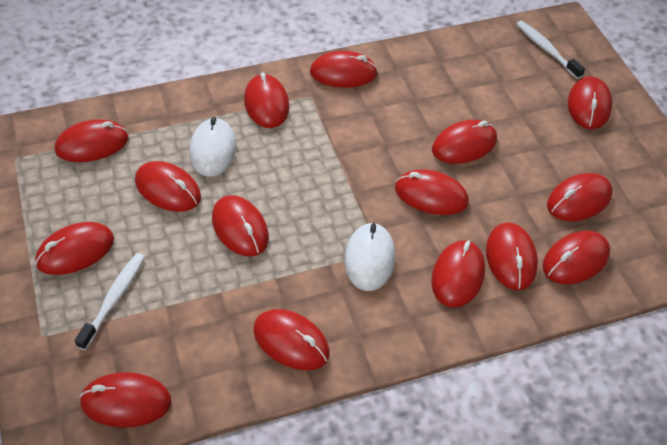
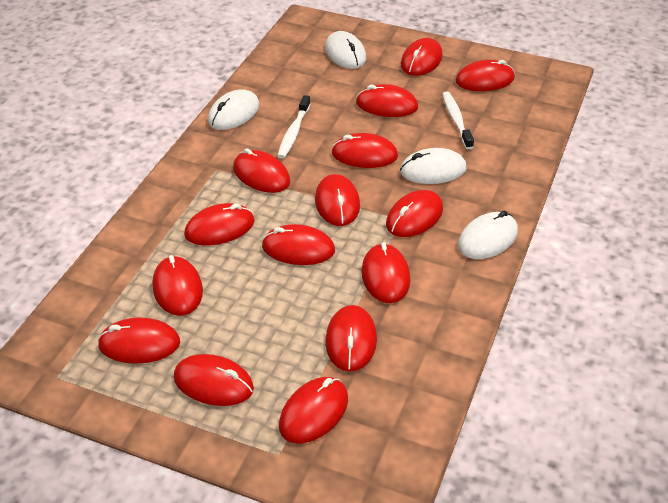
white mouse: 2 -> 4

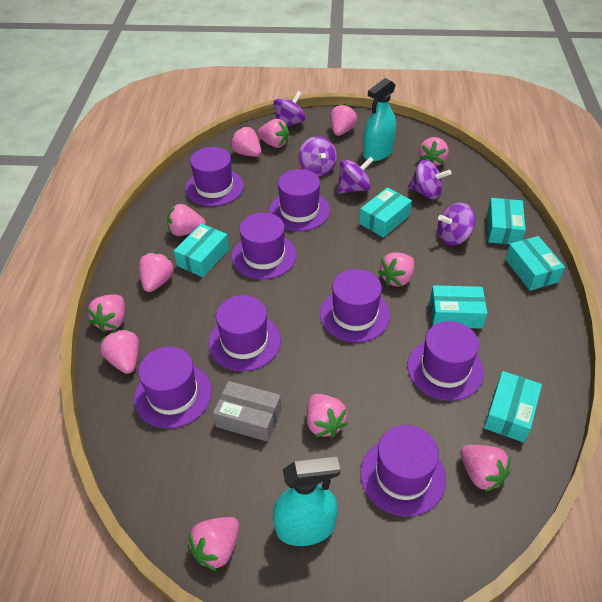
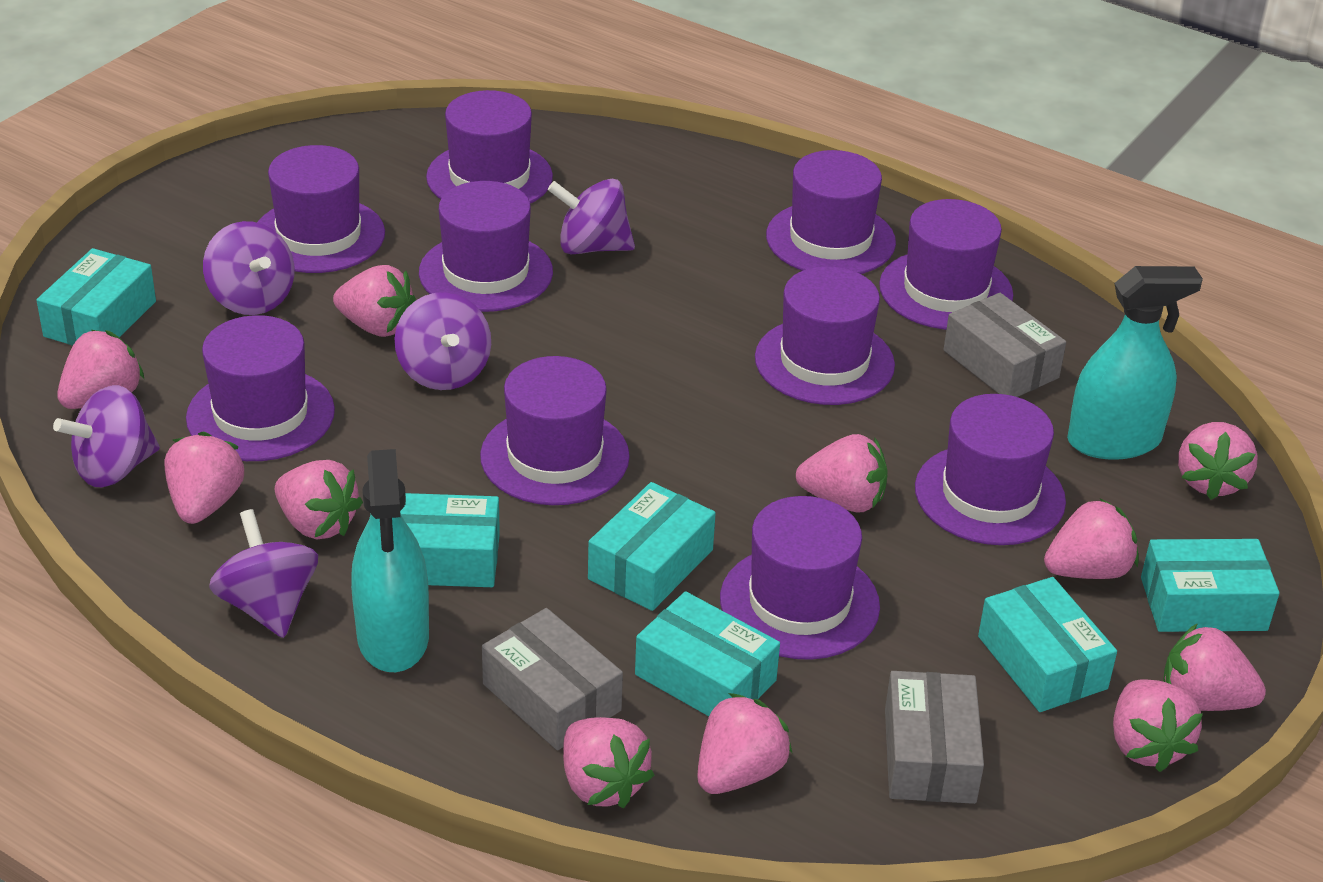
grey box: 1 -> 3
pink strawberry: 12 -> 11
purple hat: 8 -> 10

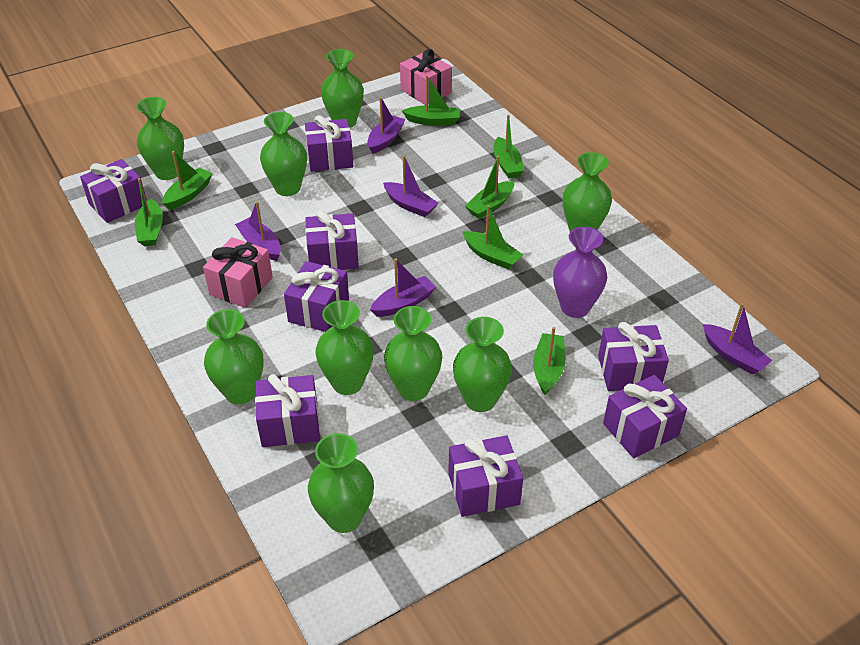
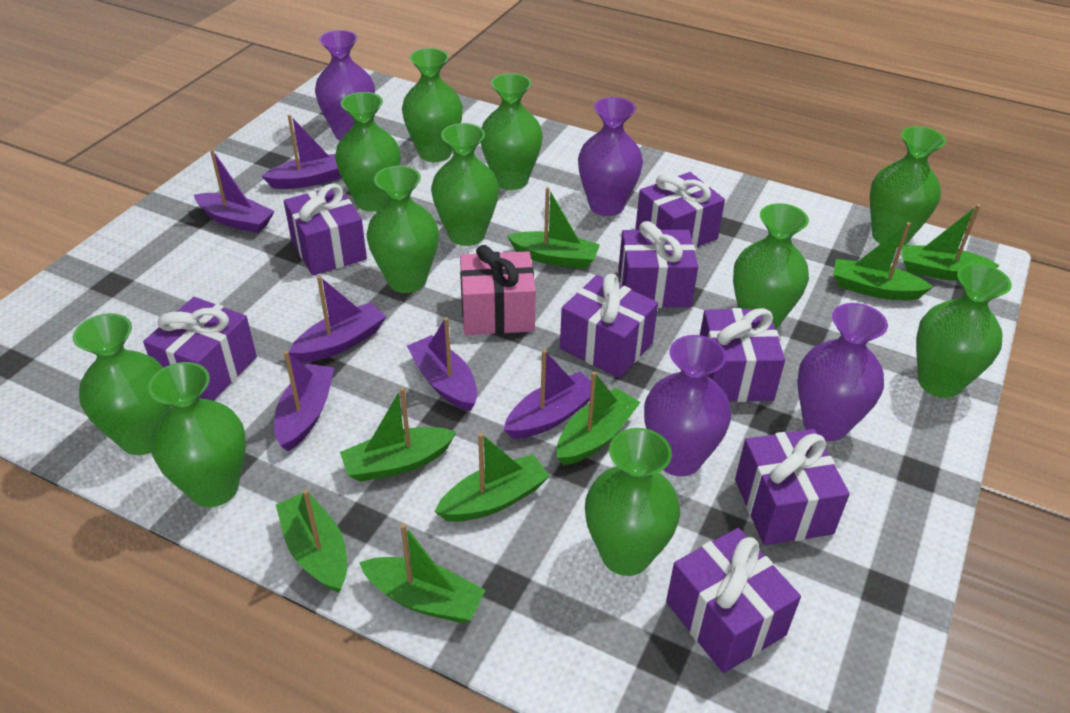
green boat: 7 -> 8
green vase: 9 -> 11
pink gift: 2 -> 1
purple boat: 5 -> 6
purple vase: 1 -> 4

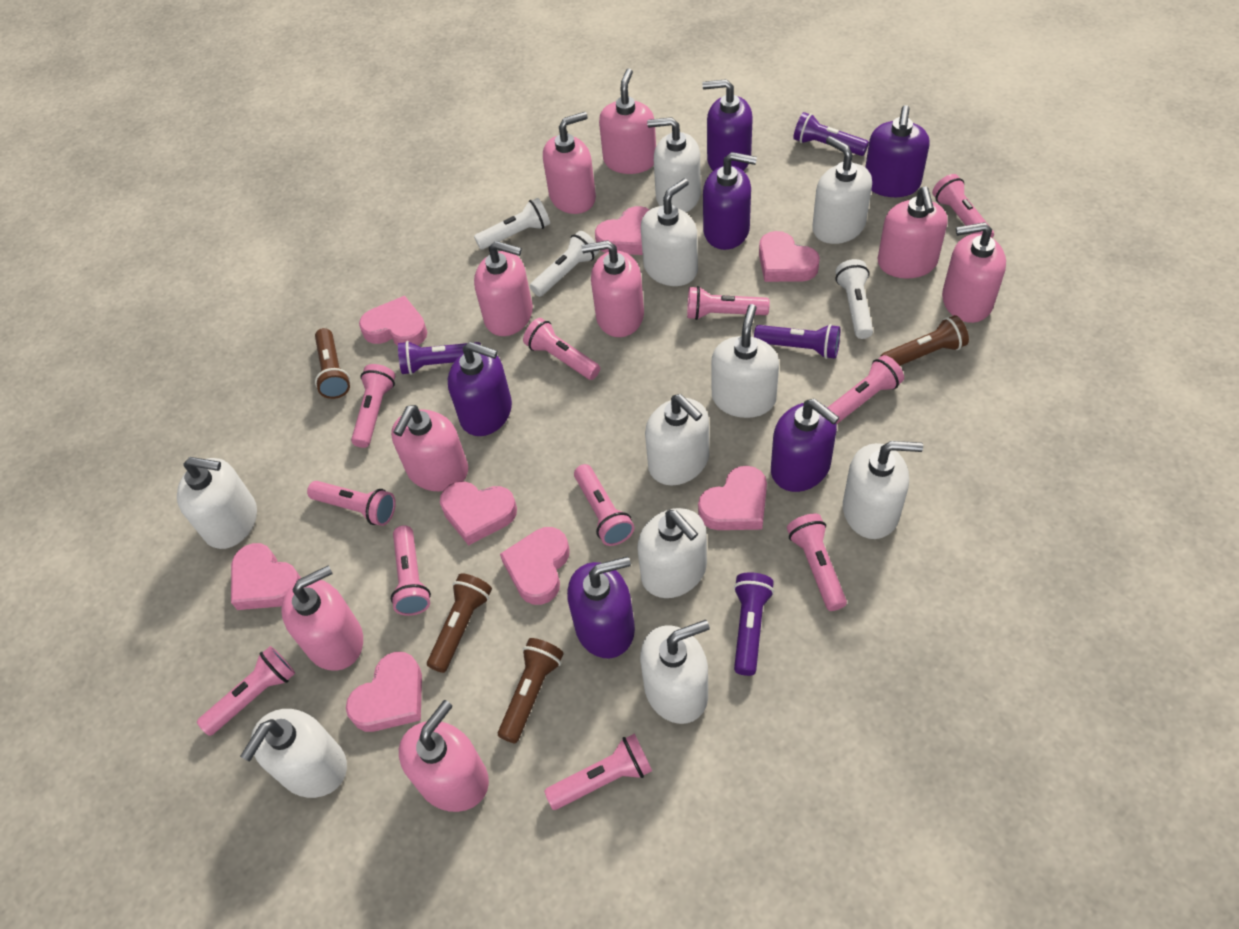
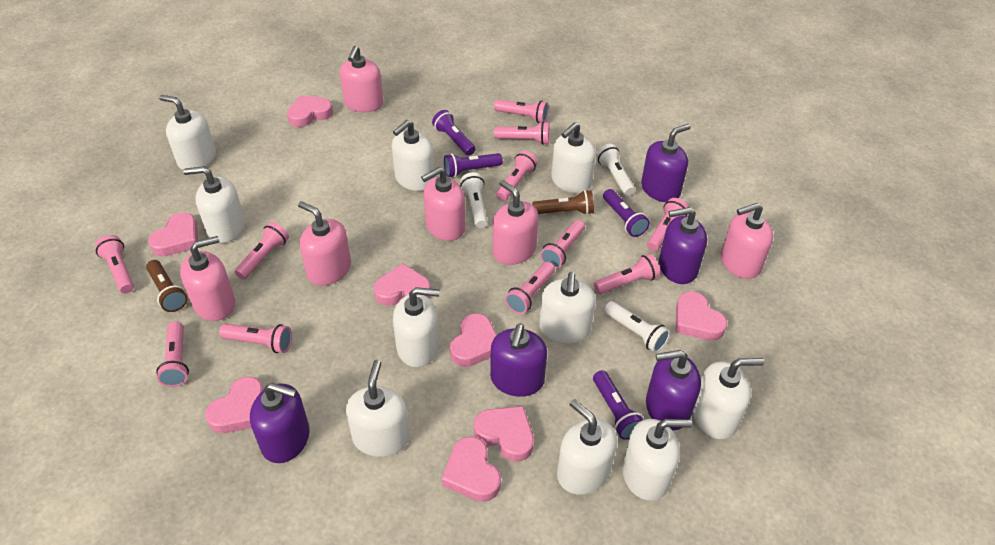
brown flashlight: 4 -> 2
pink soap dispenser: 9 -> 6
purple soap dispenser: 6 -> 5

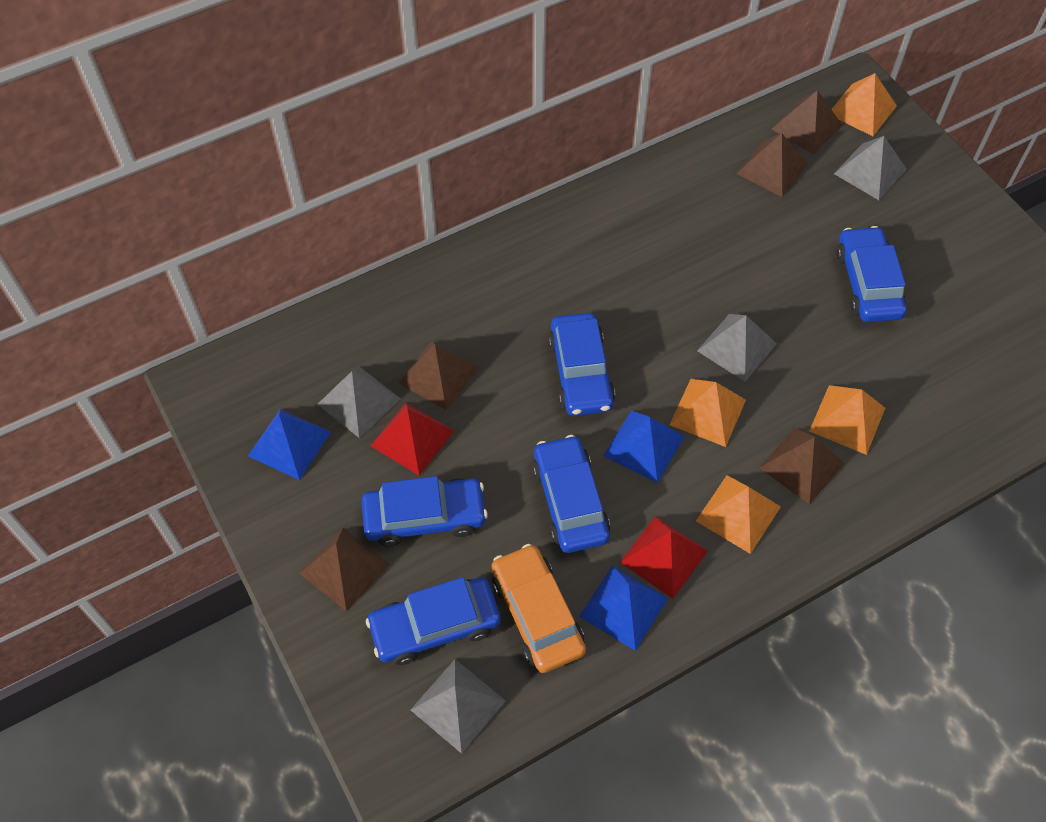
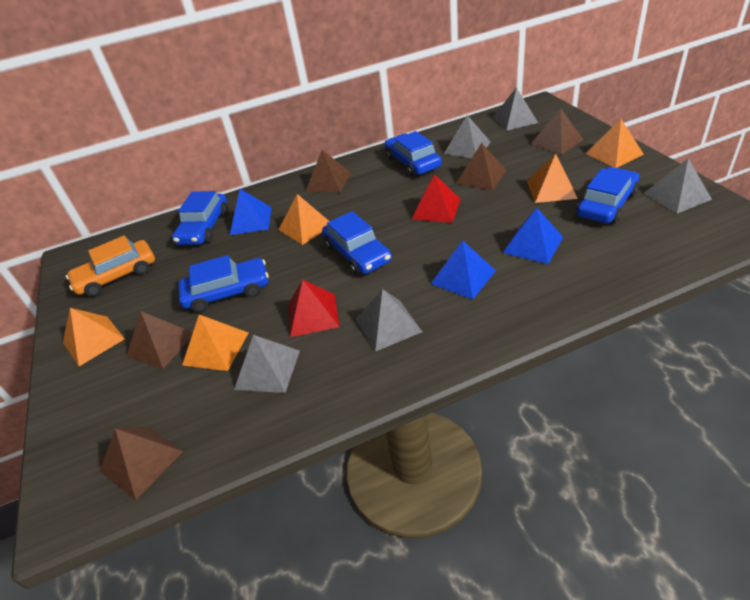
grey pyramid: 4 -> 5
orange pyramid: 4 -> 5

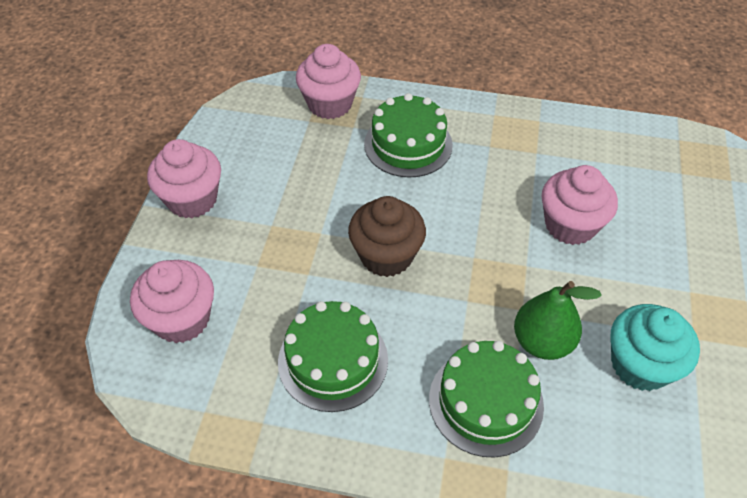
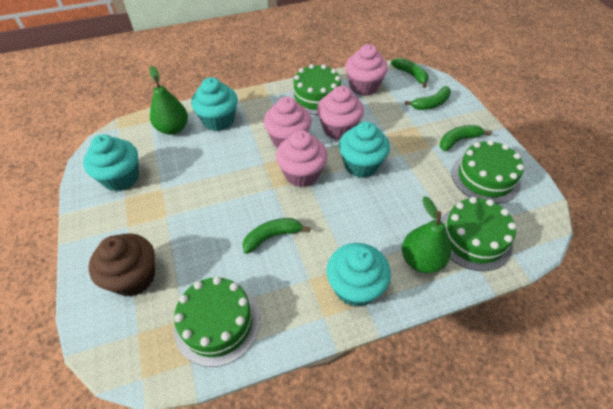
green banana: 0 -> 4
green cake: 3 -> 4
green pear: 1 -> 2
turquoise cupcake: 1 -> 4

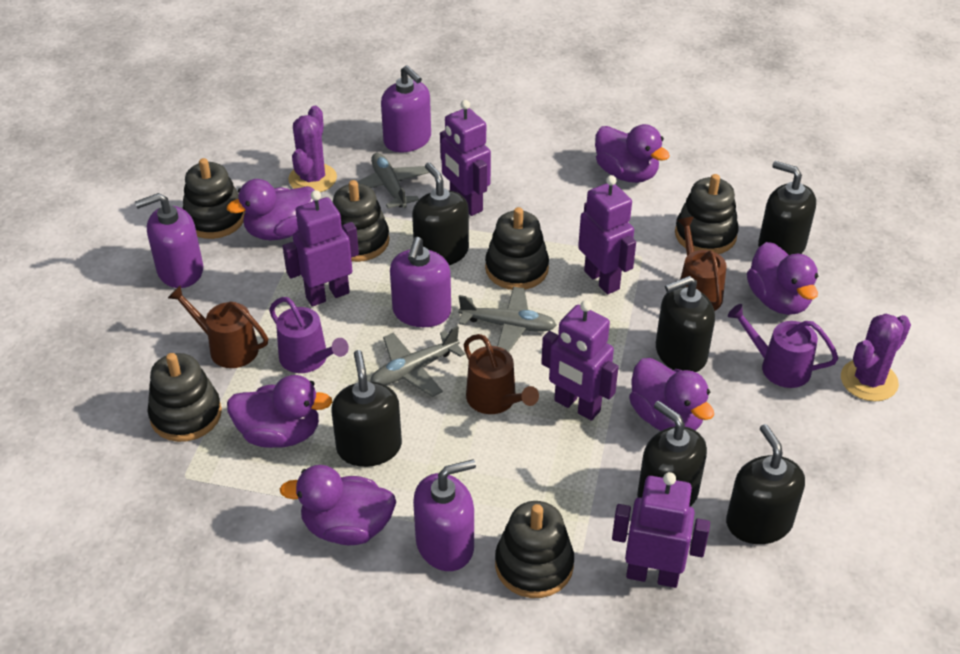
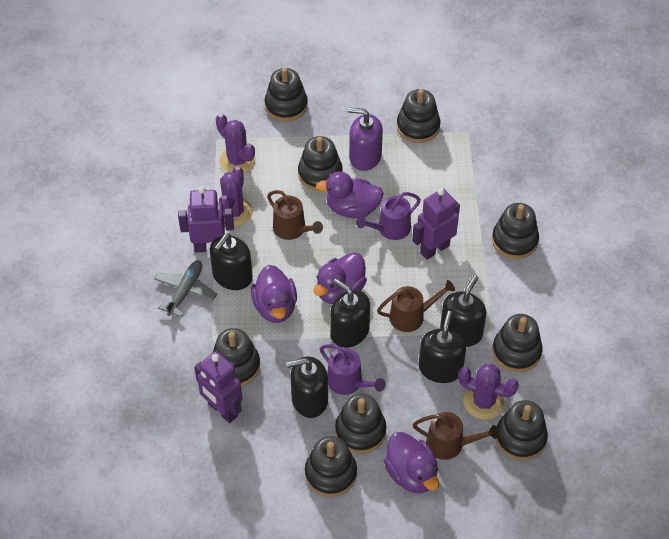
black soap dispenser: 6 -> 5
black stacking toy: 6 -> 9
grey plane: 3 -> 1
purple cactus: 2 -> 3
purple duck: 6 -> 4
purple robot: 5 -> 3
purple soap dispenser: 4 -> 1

________

▸ **What is needed**:
What the task needs is the material above repeated exactly, pictures excepted.

▸ **Solution**:
white mouse: 2 -> 4

grey box: 1 -> 3
pink strawberry: 12 -> 11
purple hat: 8 -> 10

green boat: 7 -> 8
green vase: 9 -> 11
pink gift: 2 -> 1
purple boat: 5 -> 6
purple vase: 1 -> 4

brown flashlight: 4 -> 2
pink soap dispenser: 9 -> 6
purple soap dispenser: 6 -> 5

grey pyramid: 4 -> 5
orange pyramid: 4 -> 5

green banana: 0 -> 4
green cake: 3 -> 4
green pear: 1 -> 2
turquoise cupcake: 1 -> 4

black soap dispenser: 6 -> 5
black stacking toy: 6 -> 9
grey plane: 3 -> 1
purple cactus: 2 -> 3
purple duck: 6 -> 4
purple robot: 5 -> 3
purple soap dispenser: 4 -> 1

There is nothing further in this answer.